[Opening Records for this exercise section]
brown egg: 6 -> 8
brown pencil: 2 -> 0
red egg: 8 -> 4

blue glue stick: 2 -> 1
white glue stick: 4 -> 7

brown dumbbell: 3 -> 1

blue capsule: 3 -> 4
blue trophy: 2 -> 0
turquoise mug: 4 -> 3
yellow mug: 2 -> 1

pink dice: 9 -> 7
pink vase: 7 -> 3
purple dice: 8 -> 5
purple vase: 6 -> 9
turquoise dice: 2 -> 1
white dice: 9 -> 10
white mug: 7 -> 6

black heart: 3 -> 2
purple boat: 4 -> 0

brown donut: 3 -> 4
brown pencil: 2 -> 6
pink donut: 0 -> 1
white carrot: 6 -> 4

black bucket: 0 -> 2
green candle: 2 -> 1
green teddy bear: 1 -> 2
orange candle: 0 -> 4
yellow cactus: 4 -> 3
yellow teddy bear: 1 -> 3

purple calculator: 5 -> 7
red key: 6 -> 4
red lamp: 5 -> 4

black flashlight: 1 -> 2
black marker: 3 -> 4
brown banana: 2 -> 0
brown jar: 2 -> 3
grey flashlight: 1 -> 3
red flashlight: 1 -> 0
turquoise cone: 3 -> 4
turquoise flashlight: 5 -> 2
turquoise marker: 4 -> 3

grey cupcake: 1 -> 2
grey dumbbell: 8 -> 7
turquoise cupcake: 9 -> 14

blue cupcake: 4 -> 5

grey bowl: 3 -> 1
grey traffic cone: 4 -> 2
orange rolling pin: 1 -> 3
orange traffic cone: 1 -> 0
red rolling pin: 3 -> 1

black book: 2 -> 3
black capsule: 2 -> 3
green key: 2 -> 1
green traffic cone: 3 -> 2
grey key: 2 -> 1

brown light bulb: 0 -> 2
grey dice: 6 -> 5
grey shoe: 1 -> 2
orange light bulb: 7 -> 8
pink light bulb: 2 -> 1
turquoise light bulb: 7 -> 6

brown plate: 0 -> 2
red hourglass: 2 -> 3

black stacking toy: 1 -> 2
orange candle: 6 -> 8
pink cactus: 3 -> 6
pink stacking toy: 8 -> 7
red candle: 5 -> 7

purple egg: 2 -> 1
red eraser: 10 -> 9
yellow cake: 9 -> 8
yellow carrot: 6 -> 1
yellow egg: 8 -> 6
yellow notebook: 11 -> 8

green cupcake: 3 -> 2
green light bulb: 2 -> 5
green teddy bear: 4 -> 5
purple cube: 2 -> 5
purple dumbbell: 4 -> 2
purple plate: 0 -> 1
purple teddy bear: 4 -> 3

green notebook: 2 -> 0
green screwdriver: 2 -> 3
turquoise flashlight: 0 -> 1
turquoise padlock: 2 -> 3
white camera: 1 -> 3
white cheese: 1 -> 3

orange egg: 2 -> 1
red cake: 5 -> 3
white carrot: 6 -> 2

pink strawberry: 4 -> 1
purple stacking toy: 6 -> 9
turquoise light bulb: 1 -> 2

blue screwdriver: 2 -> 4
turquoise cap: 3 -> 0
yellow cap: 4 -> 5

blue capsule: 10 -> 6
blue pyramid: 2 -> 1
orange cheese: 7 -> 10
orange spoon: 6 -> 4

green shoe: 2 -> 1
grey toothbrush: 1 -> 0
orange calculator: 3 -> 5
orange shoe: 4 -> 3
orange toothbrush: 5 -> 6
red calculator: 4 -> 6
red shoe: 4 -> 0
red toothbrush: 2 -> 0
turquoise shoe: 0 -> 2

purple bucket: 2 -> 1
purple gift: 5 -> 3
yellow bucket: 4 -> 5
[Closing Records for this exercise section]
Transcribe every entry word for word.

brown egg: 6 -> 8
brown pencil: 2 -> 0
red egg: 8 -> 4

blue glue stick: 2 -> 1
white glue stick: 4 -> 7

brown dumbbell: 3 -> 1

blue capsule: 3 -> 4
blue trophy: 2 -> 0
turquoise mug: 4 -> 3
yellow mug: 2 -> 1

pink dice: 9 -> 7
pink vase: 7 -> 3
purple dice: 8 -> 5
purple vase: 6 -> 9
turquoise dice: 2 -> 1
white dice: 9 -> 10
white mug: 7 -> 6

black heart: 3 -> 2
purple boat: 4 -> 0

brown donut: 3 -> 4
brown pencil: 2 -> 6
pink donut: 0 -> 1
white carrot: 6 -> 4

black bucket: 0 -> 2
green candle: 2 -> 1
green teddy bear: 1 -> 2
orange candle: 0 -> 4
yellow cactus: 4 -> 3
yellow teddy bear: 1 -> 3

purple calculator: 5 -> 7
red key: 6 -> 4
red lamp: 5 -> 4

black flashlight: 1 -> 2
black marker: 3 -> 4
brown banana: 2 -> 0
brown jar: 2 -> 3
grey flashlight: 1 -> 3
red flashlight: 1 -> 0
turquoise cone: 3 -> 4
turquoise flashlight: 5 -> 2
turquoise marker: 4 -> 3

grey cupcake: 1 -> 2
grey dumbbell: 8 -> 7
turquoise cupcake: 9 -> 14

blue cupcake: 4 -> 5

grey bowl: 3 -> 1
grey traffic cone: 4 -> 2
orange rolling pin: 1 -> 3
orange traffic cone: 1 -> 0
red rolling pin: 3 -> 1

black book: 2 -> 3
black capsule: 2 -> 3
green key: 2 -> 1
green traffic cone: 3 -> 2
grey key: 2 -> 1

brown light bulb: 0 -> 2
grey dice: 6 -> 5
grey shoe: 1 -> 2
orange light bulb: 7 -> 8
pink light bulb: 2 -> 1
turquoise light bulb: 7 -> 6

brown plate: 0 -> 2
red hourglass: 2 -> 3

black stacking toy: 1 -> 2
orange candle: 6 -> 8
pink cactus: 3 -> 6
pink stacking toy: 8 -> 7
red candle: 5 -> 7

purple egg: 2 -> 1
red eraser: 10 -> 9
yellow cake: 9 -> 8
yellow carrot: 6 -> 1
yellow egg: 8 -> 6
yellow notebook: 11 -> 8

green cupcake: 3 -> 2
green light bulb: 2 -> 5
green teddy bear: 4 -> 5
purple cube: 2 -> 5
purple dumbbell: 4 -> 2
purple plate: 0 -> 1
purple teddy bear: 4 -> 3

green notebook: 2 -> 0
green screwdriver: 2 -> 3
turquoise flashlight: 0 -> 1
turquoise padlock: 2 -> 3
white camera: 1 -> 3
white cheese: 1 -> 3

orange egg: 2 -> 1
red cake: 5 -> 3
white carrot: 6 -> 2

pink strawberry: 4 -> 1
purple stacking toy: 6 -> 9
turquoise light bulb: 1 -> 2

blue screwdriver: 2 -> 4
turquoise cap: 3 -> 0
yellow cap: 4 -> 5

blue capsule: 10 -> 6
blue pyramid: 2 -> 1
orange cheese: 7 -> 10
orange spoon: 6 -> 4

green shoe: 2 -> 1
grey toothbrush: 1 -> 0
orange calculator: 3 -> 5
orange shoe: 4 -> 3
orange toothbrush: 5 -> 6
red calculator: 4 -> 6
red shoe: 4 -> 0
red toothbrush: 2 -> 0
turquoise shoe: 0 -> 2

purple bucket: 2 -> 1
purple gift: 5 -> 3
yellow bucket: 4 -> 5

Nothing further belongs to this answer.